Recorded data:
==*==

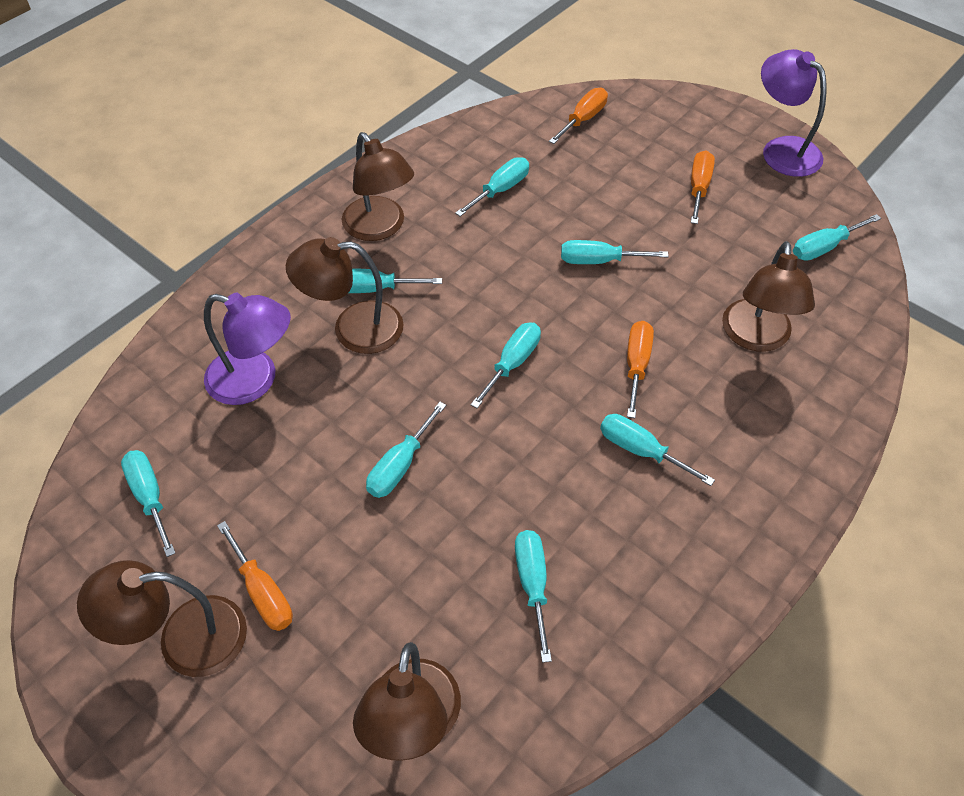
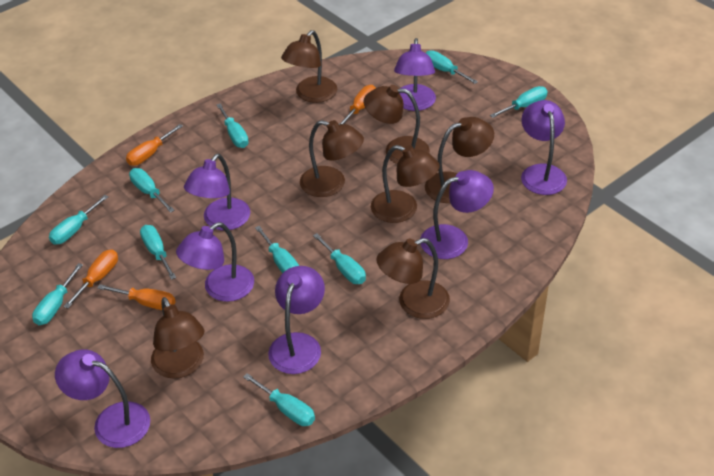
brown lamp: 5 -> 7
purple lamp: 2 -> 7
turquoise screwdriver: 9 -> 10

==*==

Your instructions:
The answer must be the full listing, restated word for word, with no pictures in it.

Solution to the problem:
brown lamp: 5 -> 7
purple lamp: 2 -> 7
turquoise screwdriver: 9 -> 10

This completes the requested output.